• What you will do:
Write the data out again exactly, with no pictures.

• Data below:

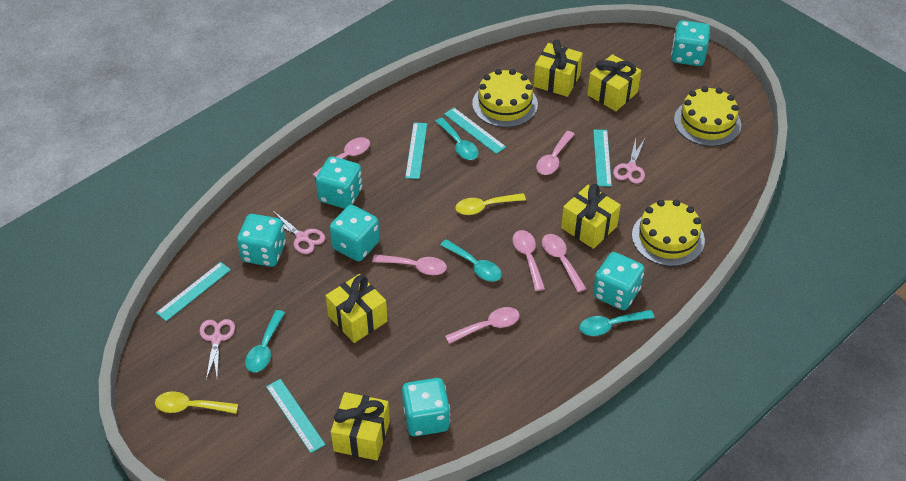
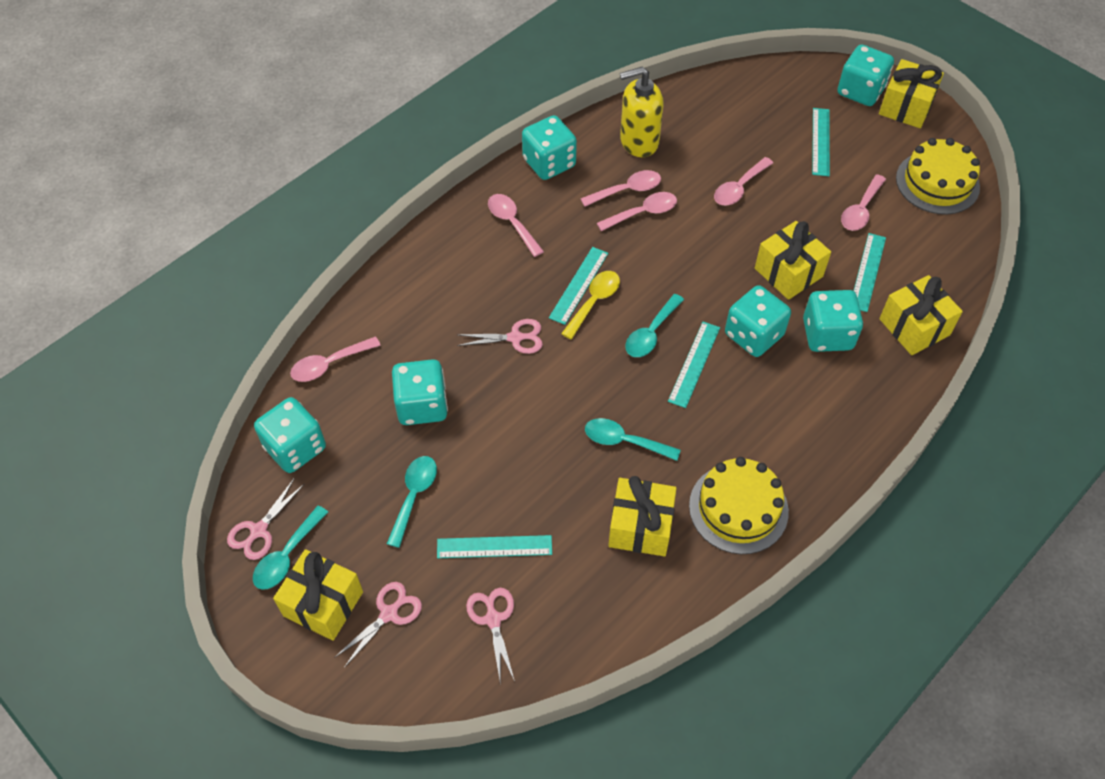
pink scissors: 3 -> 4
yellow cake: 3 -> 2
yellow soap dispenser: 0 -> 1
yellow spoon: 2 -> 1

• Reply to the exercise:
pink scissors: 3 -> 4
yellow cake: 3 -> 2
yellow soap dispenser: 0 -> 1
yellow spoon: 2 -> 1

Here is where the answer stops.